RECORD SET START

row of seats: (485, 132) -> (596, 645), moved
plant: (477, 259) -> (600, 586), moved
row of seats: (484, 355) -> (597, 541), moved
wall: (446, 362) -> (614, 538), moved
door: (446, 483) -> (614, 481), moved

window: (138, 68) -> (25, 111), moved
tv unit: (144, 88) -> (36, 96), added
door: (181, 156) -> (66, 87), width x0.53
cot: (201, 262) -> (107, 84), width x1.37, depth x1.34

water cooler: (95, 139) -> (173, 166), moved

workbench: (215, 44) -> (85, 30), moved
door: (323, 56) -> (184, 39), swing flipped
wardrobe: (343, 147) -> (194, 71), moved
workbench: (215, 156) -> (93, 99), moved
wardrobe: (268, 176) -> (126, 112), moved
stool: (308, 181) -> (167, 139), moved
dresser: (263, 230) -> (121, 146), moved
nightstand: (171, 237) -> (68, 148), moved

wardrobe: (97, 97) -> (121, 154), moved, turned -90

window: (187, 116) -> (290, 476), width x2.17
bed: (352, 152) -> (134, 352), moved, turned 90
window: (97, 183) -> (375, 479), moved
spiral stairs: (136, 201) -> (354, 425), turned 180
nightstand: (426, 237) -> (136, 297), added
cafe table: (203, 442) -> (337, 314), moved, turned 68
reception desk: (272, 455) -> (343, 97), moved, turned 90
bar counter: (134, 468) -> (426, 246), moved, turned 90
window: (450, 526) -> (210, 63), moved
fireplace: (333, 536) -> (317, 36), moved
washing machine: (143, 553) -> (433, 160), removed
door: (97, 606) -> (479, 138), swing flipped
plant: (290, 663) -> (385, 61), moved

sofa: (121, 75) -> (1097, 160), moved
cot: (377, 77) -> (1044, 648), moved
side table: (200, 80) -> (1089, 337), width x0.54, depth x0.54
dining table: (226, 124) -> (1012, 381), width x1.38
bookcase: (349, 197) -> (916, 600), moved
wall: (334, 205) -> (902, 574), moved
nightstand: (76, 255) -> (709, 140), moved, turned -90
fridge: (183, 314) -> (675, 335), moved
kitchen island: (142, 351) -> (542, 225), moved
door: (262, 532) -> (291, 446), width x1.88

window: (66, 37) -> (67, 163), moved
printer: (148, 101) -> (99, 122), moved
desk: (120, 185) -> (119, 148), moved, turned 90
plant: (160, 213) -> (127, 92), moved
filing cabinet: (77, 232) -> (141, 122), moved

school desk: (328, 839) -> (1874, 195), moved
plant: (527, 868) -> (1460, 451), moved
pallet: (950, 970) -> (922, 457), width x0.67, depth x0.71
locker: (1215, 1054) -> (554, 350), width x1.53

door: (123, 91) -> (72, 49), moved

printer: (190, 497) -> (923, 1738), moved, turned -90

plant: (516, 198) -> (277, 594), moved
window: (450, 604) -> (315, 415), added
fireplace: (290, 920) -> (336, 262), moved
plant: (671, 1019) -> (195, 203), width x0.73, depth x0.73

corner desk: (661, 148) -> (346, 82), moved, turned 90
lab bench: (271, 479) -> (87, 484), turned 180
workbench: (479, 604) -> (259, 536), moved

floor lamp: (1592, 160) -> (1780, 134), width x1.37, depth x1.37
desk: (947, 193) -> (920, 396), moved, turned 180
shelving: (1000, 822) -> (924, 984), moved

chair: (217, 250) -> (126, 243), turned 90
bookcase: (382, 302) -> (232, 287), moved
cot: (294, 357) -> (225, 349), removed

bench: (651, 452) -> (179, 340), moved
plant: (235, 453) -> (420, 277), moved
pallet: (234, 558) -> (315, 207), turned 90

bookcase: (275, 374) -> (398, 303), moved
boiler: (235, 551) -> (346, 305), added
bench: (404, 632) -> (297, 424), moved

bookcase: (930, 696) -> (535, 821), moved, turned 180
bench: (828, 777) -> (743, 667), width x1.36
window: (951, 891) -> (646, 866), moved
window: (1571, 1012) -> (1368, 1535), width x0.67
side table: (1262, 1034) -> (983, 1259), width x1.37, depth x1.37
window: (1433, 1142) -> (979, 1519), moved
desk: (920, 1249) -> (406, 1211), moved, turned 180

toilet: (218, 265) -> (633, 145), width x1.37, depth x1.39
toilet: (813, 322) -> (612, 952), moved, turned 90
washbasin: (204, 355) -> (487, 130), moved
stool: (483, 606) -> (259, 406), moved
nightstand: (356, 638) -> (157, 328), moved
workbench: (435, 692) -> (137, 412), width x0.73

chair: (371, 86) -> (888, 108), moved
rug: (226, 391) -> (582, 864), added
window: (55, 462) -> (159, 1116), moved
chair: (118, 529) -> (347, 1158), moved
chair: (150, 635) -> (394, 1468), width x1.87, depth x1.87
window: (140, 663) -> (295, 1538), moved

RECORD SET END

:: DIRECTIONS ::
All entries must come back exactly as they were written.

:: RESPONSE ::
row of seats: (485, 132) -> (596, 645), moved
plant: (477, 259) -> (600, 586), moved
row of seats: (484, 355) -> (597, 541), moved
wall: (446, 362) -> (614, 538), moved
door: (446, 483) -> (614, 481), moved

window: (138, 68) -> (25, 111), moved
tv unit: (144, 88) -> (36, 96), added
door: (181, 156) -> (66, 87), width x0.53
cot: (201, 262) -> (107, 84), width x1.37, depth x1.34

water cooler: (95, 139) -> (173, 166), moved

workbench: (215, 44) -> (85, 30), moved
door: (323, 56) -> (184, 39), swing flipped
wardrobe: (343, 147) -> (194, 71), moved
workbench: (215, 156) -> (93, 99), moved
wardrobe: (268, 176) -> (126, 112), moved
stool: (308, 181) -> (167, 139), moved
dresser: (263, 230) -> (121, 146), moved
nightstand: (171, 237) -> (68, 148), moved

wardrobe: (97, 97) -> (121, 154), moved, turned -90

window: (187, 116) -> (290, 476), width x2.17
bed: (352, 152) -> (134, 352), moved, turned 90
window: (97, 183) -> (375, 479), moved
spiral stairs: (136, 201) -> (354, 425), turned 180
nightstand: (426, 237) -> (136, 297), added
cafe table: (203, 442) -> (337, 314), moved, turned 68
reception desk: (272, 455) -> (343, 97), moved, turned 90
bar counter: (134, 468) -> (426, 246), moved, turned 90
window: (450, 526) -> (210, 63), moved
fireplace: (333, 536) -> (317, 36), moved
washing machine: (143, 553) -> (433, 160), removed
door: (97, 606) -> (479, 138), swing flipped
plant: (290, 663) -> (385, 61), moved

sofa: (121, 75) -> (1097, 160), moved
cot: (377, 77) -> (1044, 648), moved
side table: (200, 80) -> (1089, 337), width x0.54, depth x0.54
dining table: (226, 124) -> (1012, 381), width x1.38
bookcase: (349, 197) -> (916, 600), moved
wall: (334, 205) -> (902, 574), moved
nightstand: (76, 255) -> (709, 140), moved, turned -90
fridge: (183, 314) -> (675, 335), moved
kitchen island: (142, 351) -> (542, 225), moved
door: (262, 532) -> (291, 446), width x1.88

window: (66, 37) -> (67, 163), moved
printer: (148, 101) -> (99, 122), moved
desk: (120, 185) -> (119, 148), moved, turned 90
plant: (160, 213) -> (127, 92), moved
filing cabinet: (77, 232) -> (141, 122), moved

school desk: (328, 839) -> (1874, 195), moved
plant: (527, 868) -> (1460, 451), moved
pallet: (950, 970) -> (922, 457), width x0.67, depth x0.71
locker: (1215, 1054) -> (554, 350), width x1.53

door: (123, 91) -> (72, 49), moved

printer: (190, 497) -> (923, 1738), moved, turned -90

plant: (516, 198) -> (277, 594), moved
window: (450, 604) -> (315, 415), added
fireplace: (290, 920) -> (336, 262), moved
plant: (671, 1019) -> (195, 203), width x0.73, depth x0.73

corner desk: (661, 148) -> (346, 82), moved, turned 90
lab bench: (271, 479) -> (87, 484), turned 180
workbench: (479, 604) -> (259, 536), moved

floor lamp: (1592, 160) -> (1780, 134), width x1.37, depth x1.37
desk: (947, 193) -> (920, 396), moved, turned 180
shelving: (1000, 822) -> (924, 984), moved

chair: (217, 250) -> (126, 243), turned 90
bookcase: (382, 302) -> (232, 287), moved
cot: (294, 357) -> (225, 349), removed

bench: (651, 452) -> (179, 340), moved
plant: (235, 453) -> (420, 277), moved
pallet: (234, 558) -> (315, 207), turned 90

bookcase: (275, 374) -> (398, 303), moved
boiler: (235, 551) -> (346, 305), added
bench: (404, 632) -> (297, 424), moved

bookcase: (930, 696) -> (535, 821), moved, turned 180
bench: (828, 777) -> (743, 667), width x1.36
window: (951, 891) -> (646, 866), moved
window: (1571, 1012) -> (1368, 1535), width x0.67
side table: (1262, 1034) -> (983, 1259), width x1.37, depth x1.37
window: (1433, 1142) -> (979, 1519), moved
desk: (920, 1249) -> (406, 1211), moved, turned 180

toilet: (218, 265) -> (633, 145), width x1.37, depth x1.39
toilet: (813, 322) -> (612, 952), moved, turned 90
washbasin: (204, 355) -> (487, 130), moved
stool: (483, 606) -> (259, 406), moved
nightstand: (356, 638) -> (157, 328), moved
workbench: (435, 692) -> (137, 412), width x0.73

chair: (371, 86) -> (888, 108), moved
rug: (226, 391) -> (582, 864), added
window: (55, 462) -> (159, 1116), moved
chair: (118, 529) -> (347, 1158), moved
chair: (150, 635) -> (394, 1468), width x1.87, depth x1.87
window: (140, 663) -> (295, 1538), moved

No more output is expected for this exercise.